— Exercise materials —

┄┄┄┄┄┄┄┄┄┄

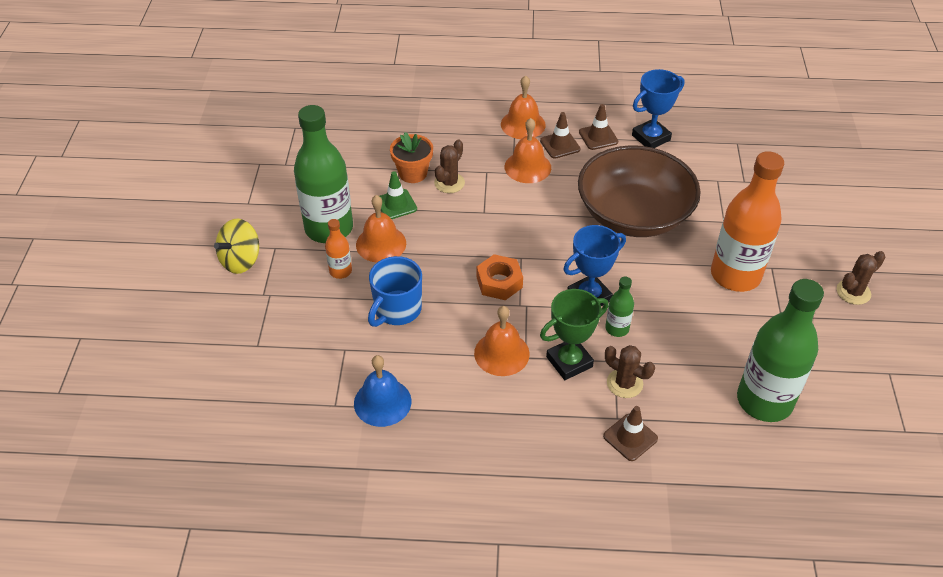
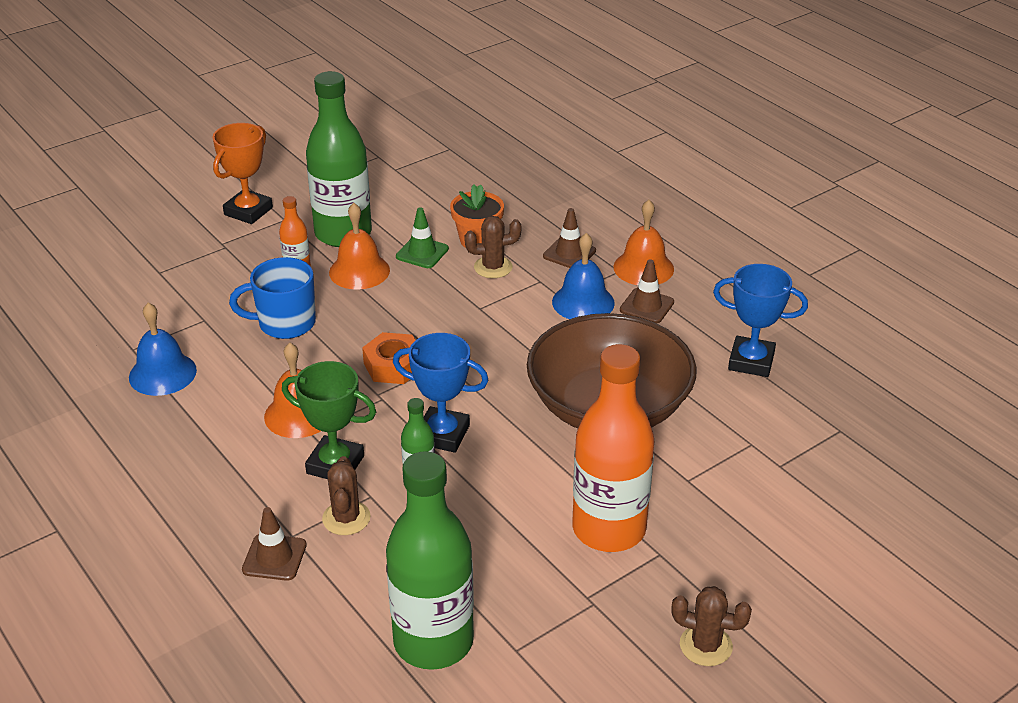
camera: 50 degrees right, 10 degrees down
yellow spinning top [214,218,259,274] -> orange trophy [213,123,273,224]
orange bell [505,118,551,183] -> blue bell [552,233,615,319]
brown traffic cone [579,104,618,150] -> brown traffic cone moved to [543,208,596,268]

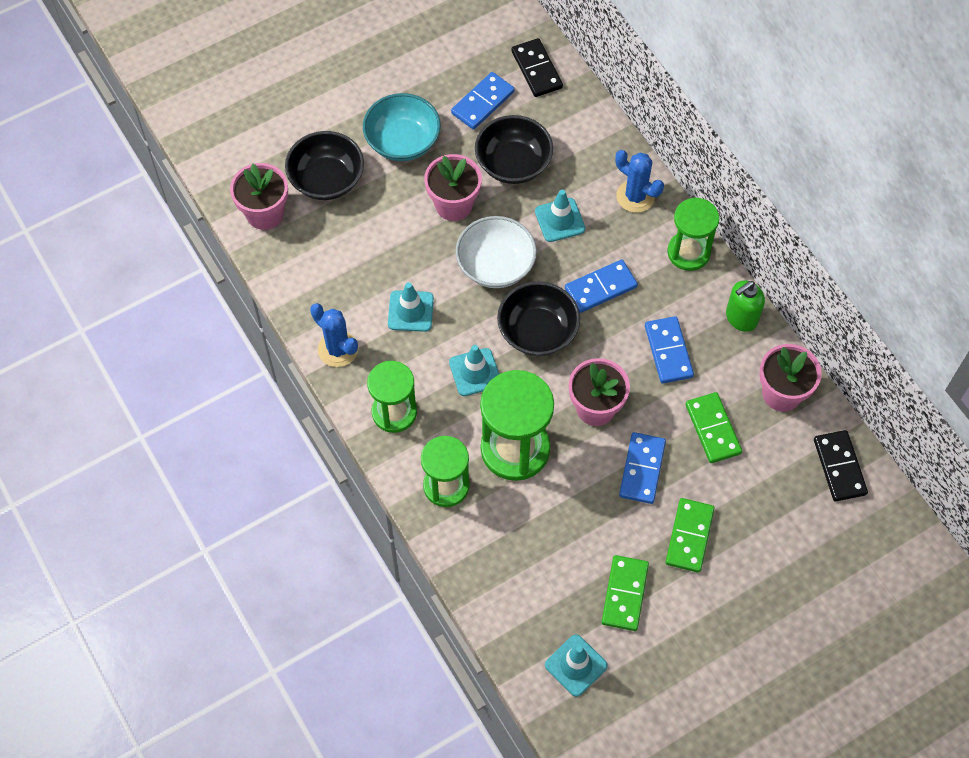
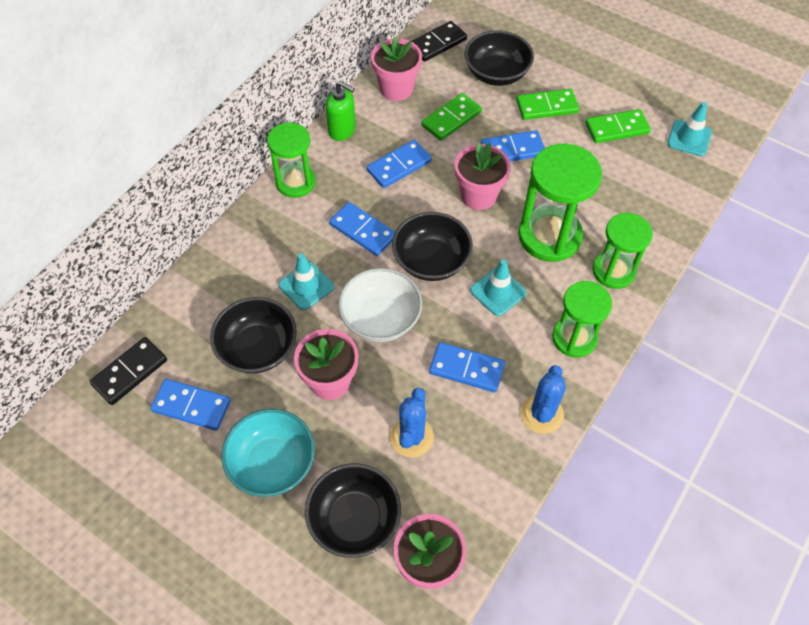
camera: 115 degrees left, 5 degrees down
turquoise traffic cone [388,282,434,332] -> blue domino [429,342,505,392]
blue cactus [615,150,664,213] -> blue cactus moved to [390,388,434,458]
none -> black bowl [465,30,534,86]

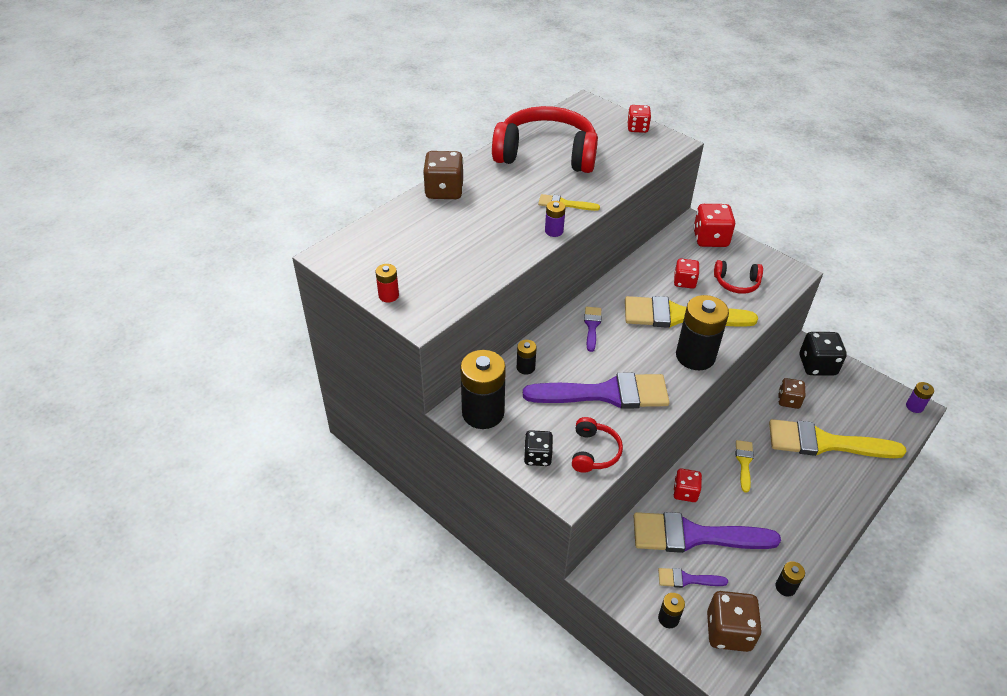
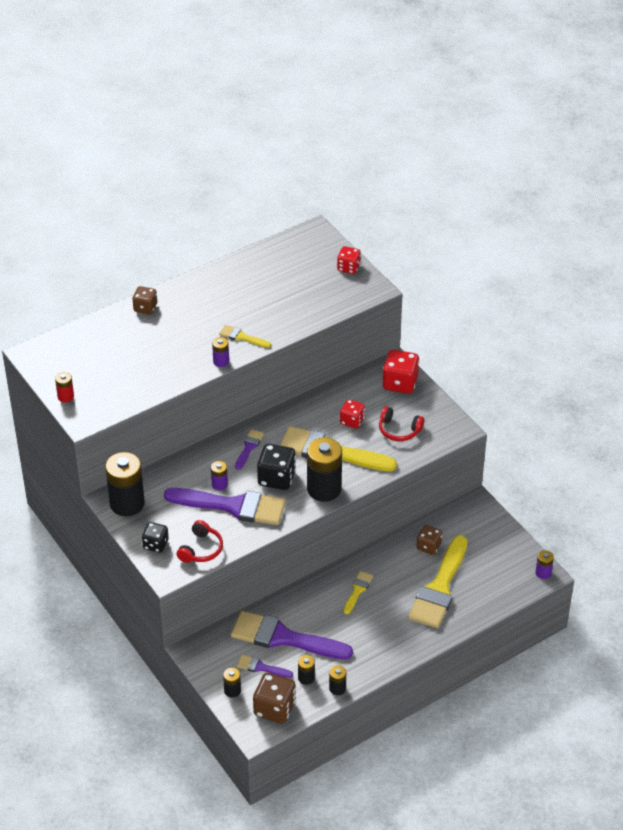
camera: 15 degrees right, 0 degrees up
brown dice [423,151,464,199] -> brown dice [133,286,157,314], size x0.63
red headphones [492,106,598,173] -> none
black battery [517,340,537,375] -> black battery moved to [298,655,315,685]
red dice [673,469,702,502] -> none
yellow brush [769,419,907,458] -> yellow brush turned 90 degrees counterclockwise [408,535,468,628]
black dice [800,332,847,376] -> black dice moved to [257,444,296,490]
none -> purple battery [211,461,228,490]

┄┄┄┄┄┄┄┄┄┄

Give again, word for word, the lines above from the first one through the one containing "blue cactus [615,150,664,213]"; no pictures.

camera: 50 degrees right, 10 degrees down
yellow spinning top [214,218,259,274] -> orange trophy [213,123,273,224]
orange bell [505,118,551,183] -> blue bell [552,233,615,319]
brown traffic cone [579,104,618,150] -> brown traffic cone moved to [543,208,596,268]

camera: 115 degrees left, 5 degrees down
turquoise traffic cone [388,282,434,332] -> blue domino [429,342,505,392]
blue cactus [615,150,664,213] -> blue cactus moved to [390,388,434,458]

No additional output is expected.